Object tracking records
-- -- --
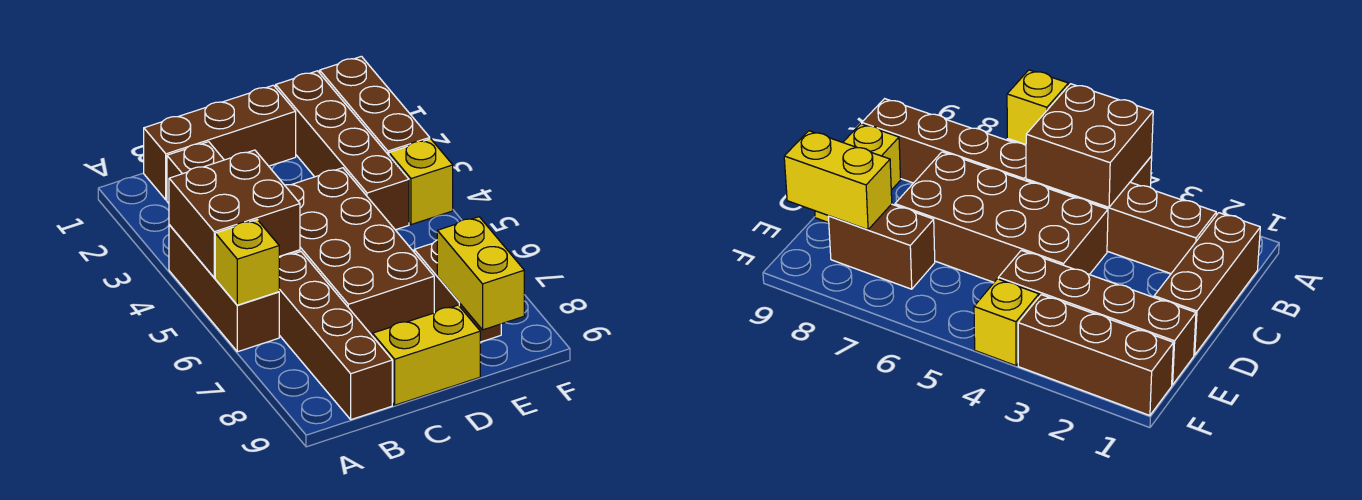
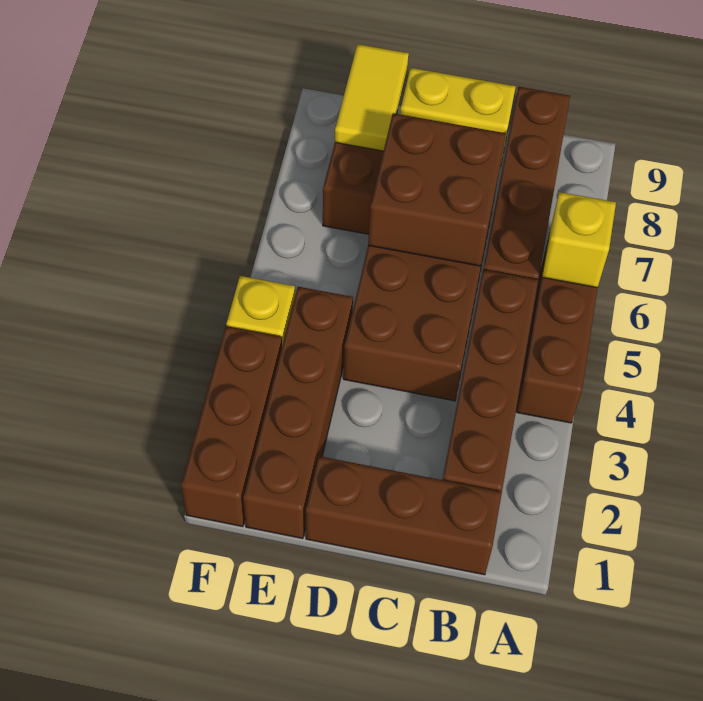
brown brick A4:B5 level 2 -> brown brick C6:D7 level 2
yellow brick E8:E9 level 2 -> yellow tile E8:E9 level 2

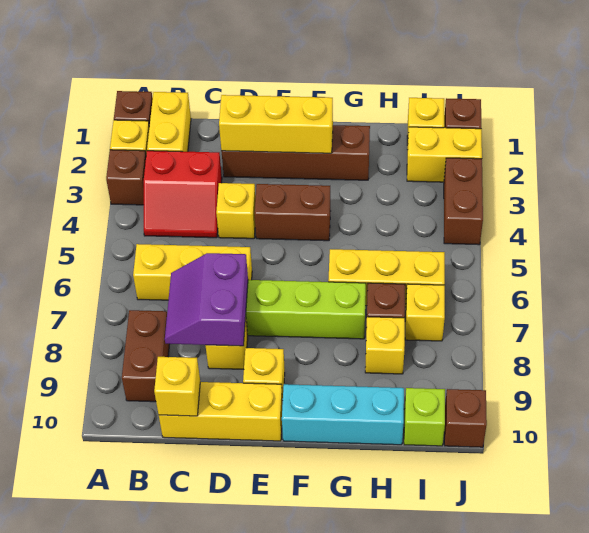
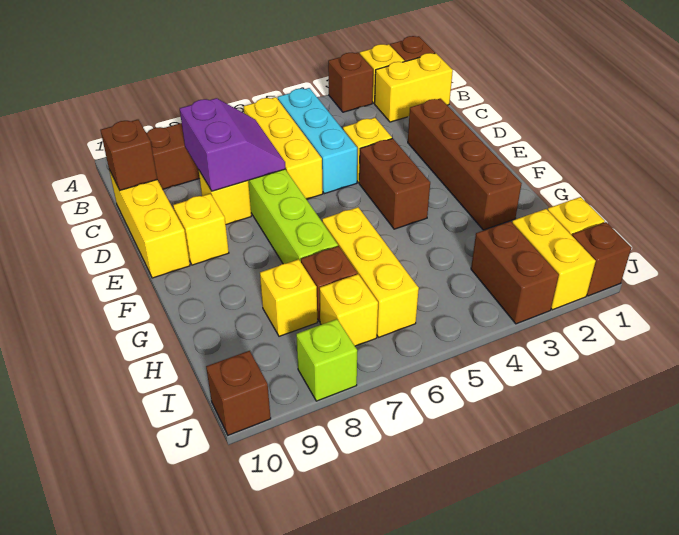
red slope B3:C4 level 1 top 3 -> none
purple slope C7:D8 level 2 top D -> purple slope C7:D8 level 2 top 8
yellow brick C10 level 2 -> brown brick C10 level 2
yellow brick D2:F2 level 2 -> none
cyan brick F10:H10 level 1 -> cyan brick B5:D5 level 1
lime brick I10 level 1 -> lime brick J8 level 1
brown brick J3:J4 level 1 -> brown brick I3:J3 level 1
-- -- --
:: Work request ::
Your answer should be the lines from the one containing "yellow brick D2:F2 level 2 -> none" through the end of the records, both included, output exactly and with nothing added.

:: Result ::
yellow brick D2:F2 level 2 -> none
cyan brick F10:H10 level 1 -> cyan brick B5:D5 level 1
lime brick I10 level 1 -> lime brick J8 level 1
brown brick J3:J4 level 1 -> brown brick I3:J3 level 1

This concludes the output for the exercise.